WHAT IS NEEDED: Copying rule for the data below: take the line containing "Someone carried the green" and every line after it to the end, exactly, and drop all pictures.

(Image sets with object changes)
########################################

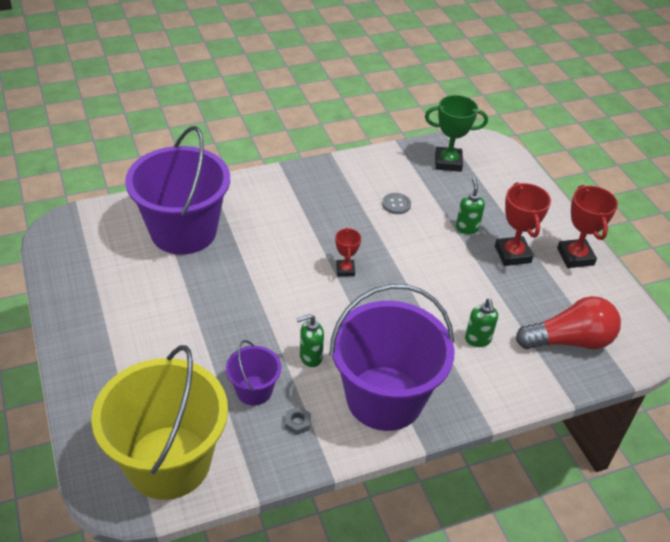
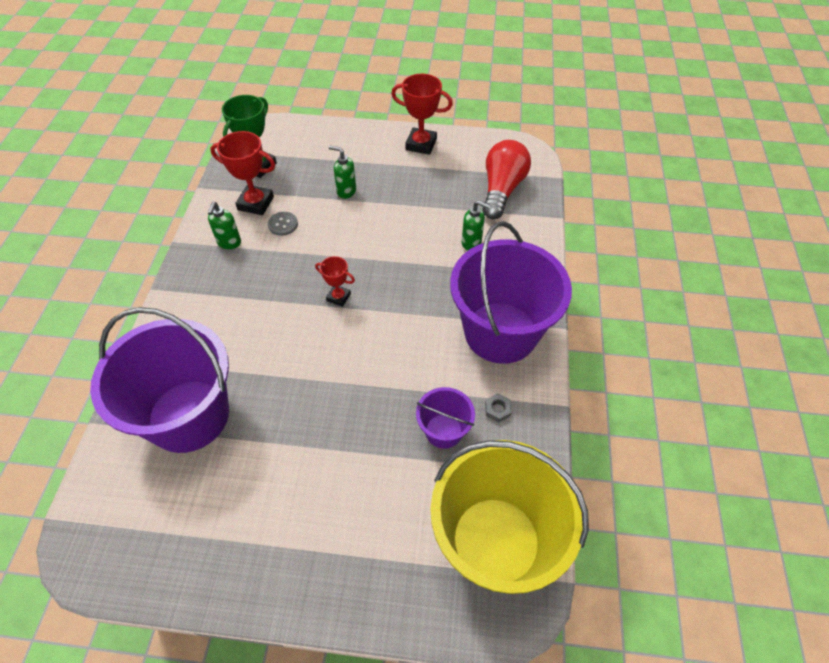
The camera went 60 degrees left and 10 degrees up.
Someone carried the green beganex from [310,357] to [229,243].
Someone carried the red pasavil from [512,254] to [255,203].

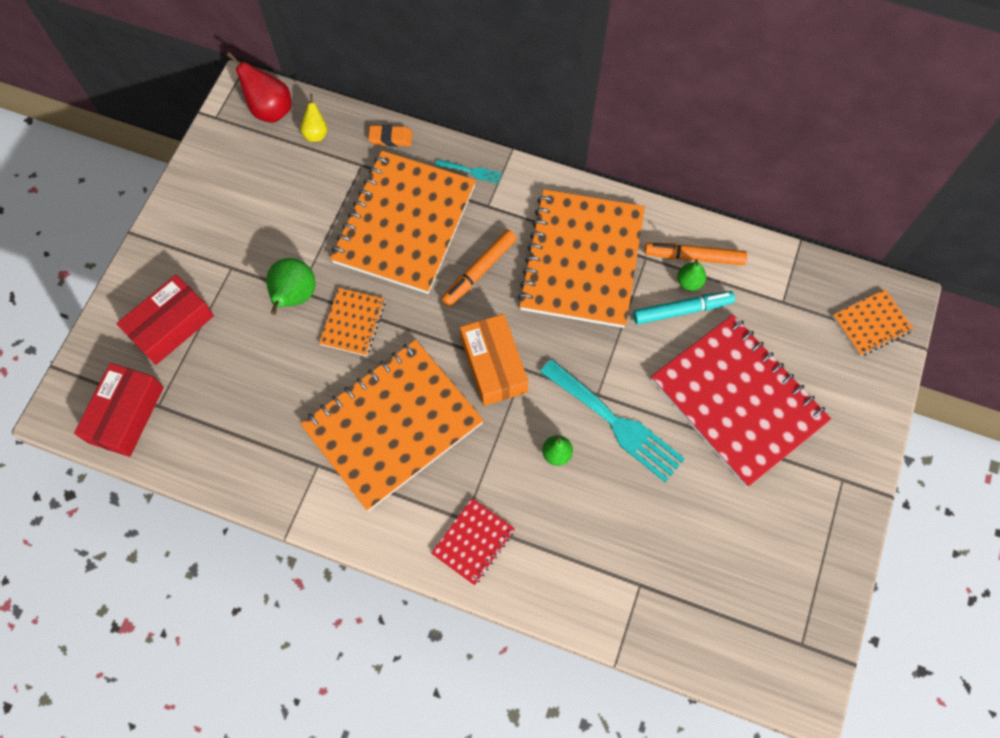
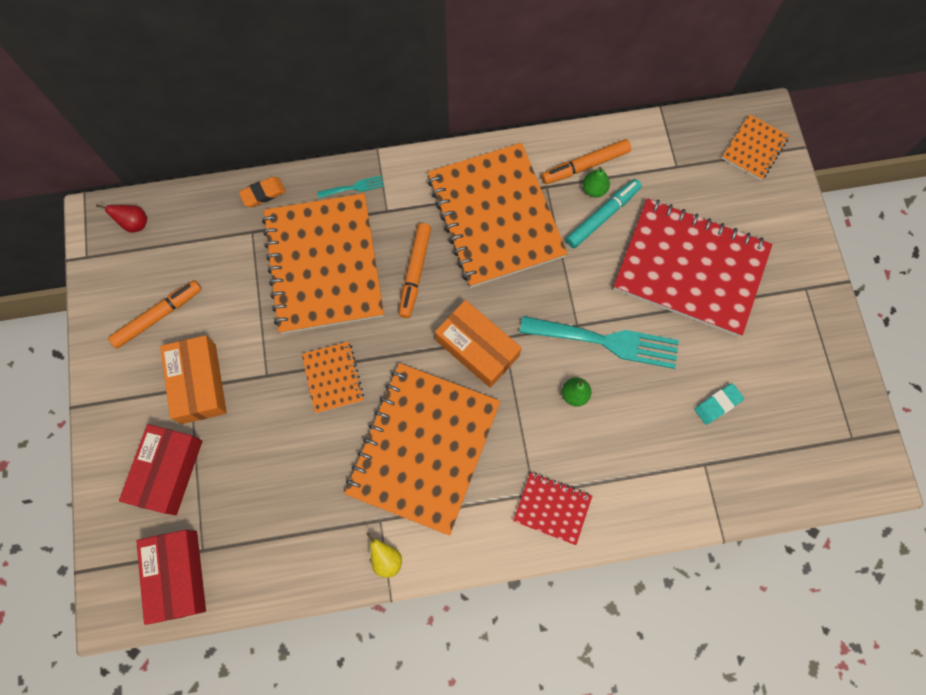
The camera went 30 degrees left and 5 degrees up.
Someone scaled the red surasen at [270,110] by 0.60.
Someone took away the green surasen at [294,296].
Someone carried the yellow surasen from [316,133] to [386,558].
Someone rotated the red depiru at [473,542] by 75 degrees counterclockwise.
Someone put down the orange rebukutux at [158,316].
Someone put down the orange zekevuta at [199,383].
Someone put down the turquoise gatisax at [717,404].

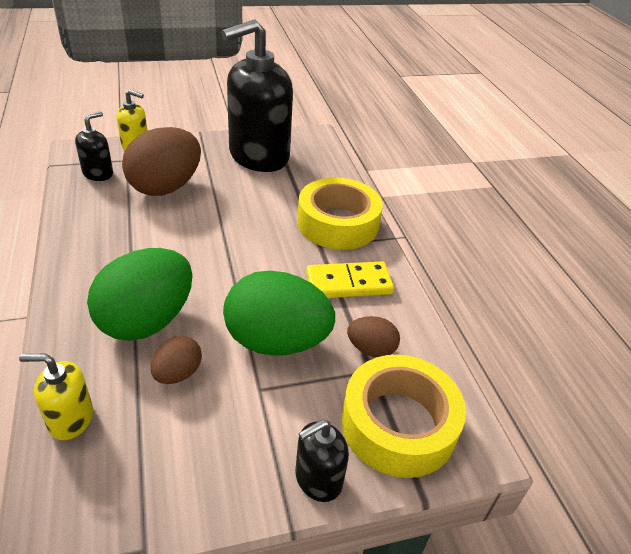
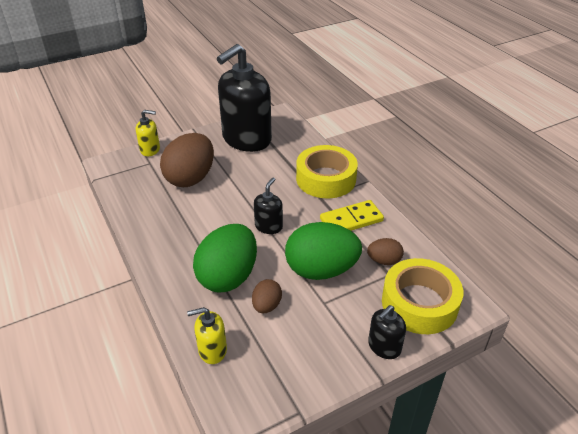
The camera went 10 degrees left and 0 degrees up.
Someone carried the black beganex from [98,173] to [268,226].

########################################

ANSWER TO THIS TASK:
Someone carried the green beganex from [310,357] to [229,243].
Someone carried the red pasavil from [512,254] to [255,203].

The camera went 30 degrees left and 5 degrees up.
Someone scaled the red surasen at [270,110] by 0.60.
Someone took away the green surasen at [294,296].
Someone carried the yellow surasen from [316,133] to [386,558].
Someone rotated the red depiru at [473,542] by 75 degrees counterclockwise.
Someone put down the orange rebukutux at [158,316].
Someone put down the orange zekevuta at [199,383].
Someone put down the turquoise gatisax at [717,404].

The camera went 10 degrees left and 0 degrees up.
Someone carried the black beganex from [98,173] to [268,226].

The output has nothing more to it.